- [VOTRE CONSIGNE]
Recopiez mot pour mot chacune des lignes de l'ensemble des entrées, en laissant les images de côté.

- [INFORMATIONS AFFICHÉES]
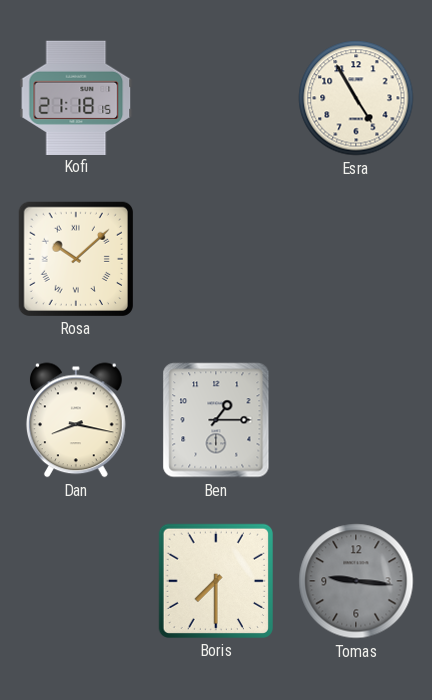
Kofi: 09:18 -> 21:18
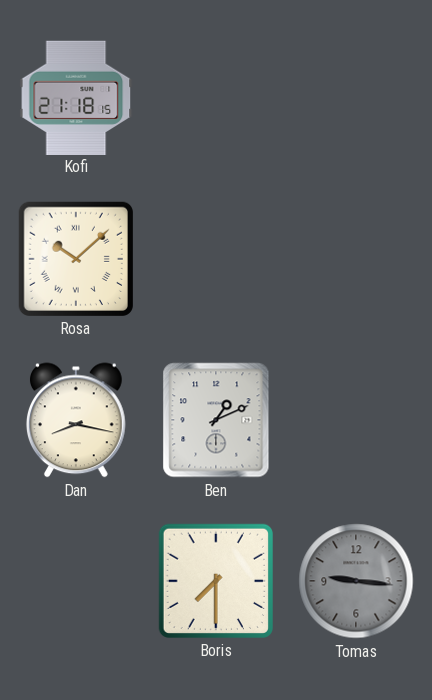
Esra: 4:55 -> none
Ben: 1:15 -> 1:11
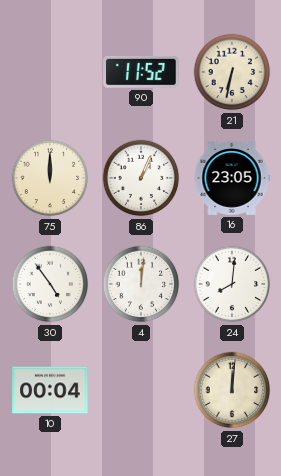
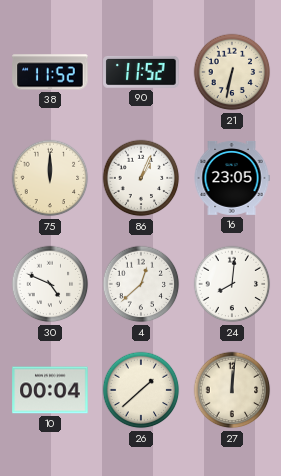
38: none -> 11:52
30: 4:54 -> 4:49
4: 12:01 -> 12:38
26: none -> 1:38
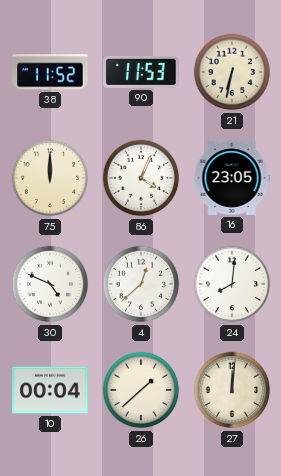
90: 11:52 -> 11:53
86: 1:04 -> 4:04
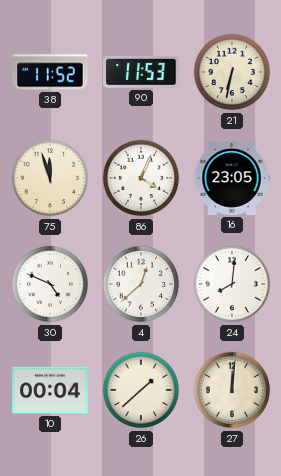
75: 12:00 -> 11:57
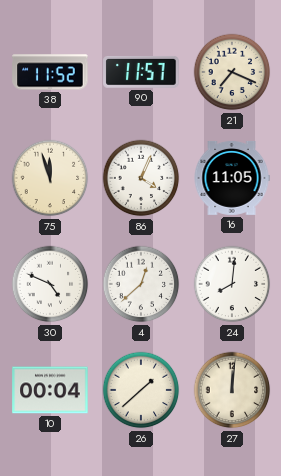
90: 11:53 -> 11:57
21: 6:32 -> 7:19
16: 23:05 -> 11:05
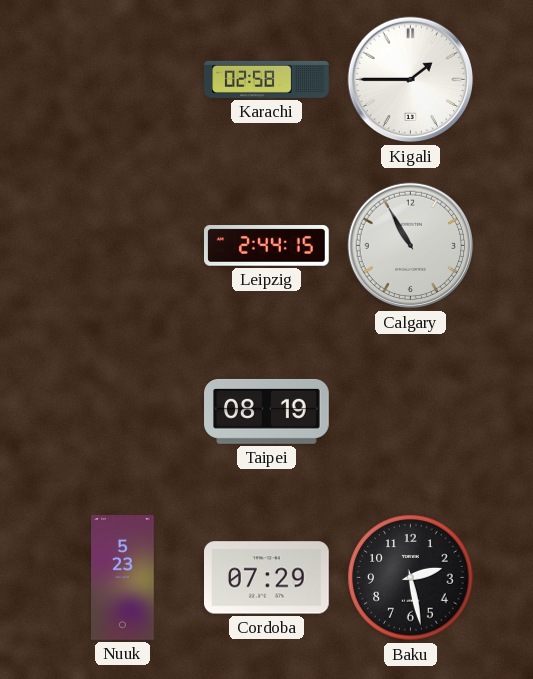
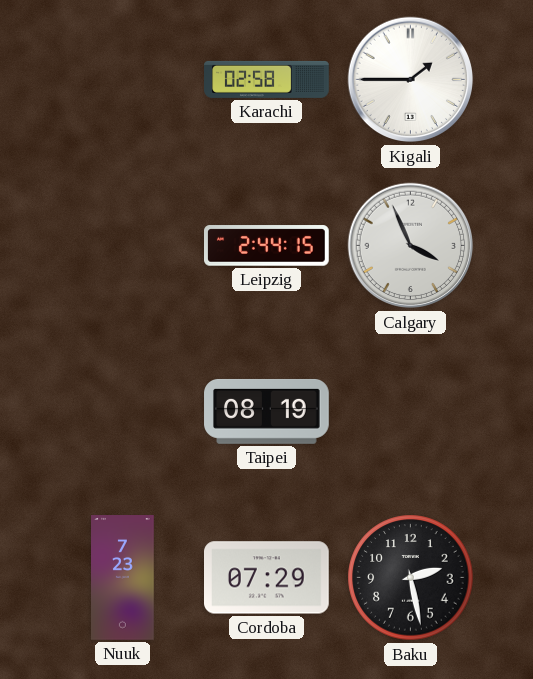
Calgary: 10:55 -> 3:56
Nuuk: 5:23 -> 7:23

- [RÉPONSE ATTENDUE]
Kofi: 09:18 -> 21:18
Esra: 4:55 -> none
Ben: 1:15 -> 1:11
38: none -> 11:52
30: 4:54 -> 4:49
4: 12:01 -> 12:38
26: none -> 1:38
90: 11:52 -> 11:53
86: 1:04 -> 4:04
75: 12:00 -> 11:57
90: 11:53 -> 11:57
21: 6:32 -> 7:19
16: 23:05 -> 11:05
Calgary: 10:55 -> 3:56
Nuuk: 5:23 -> 7:23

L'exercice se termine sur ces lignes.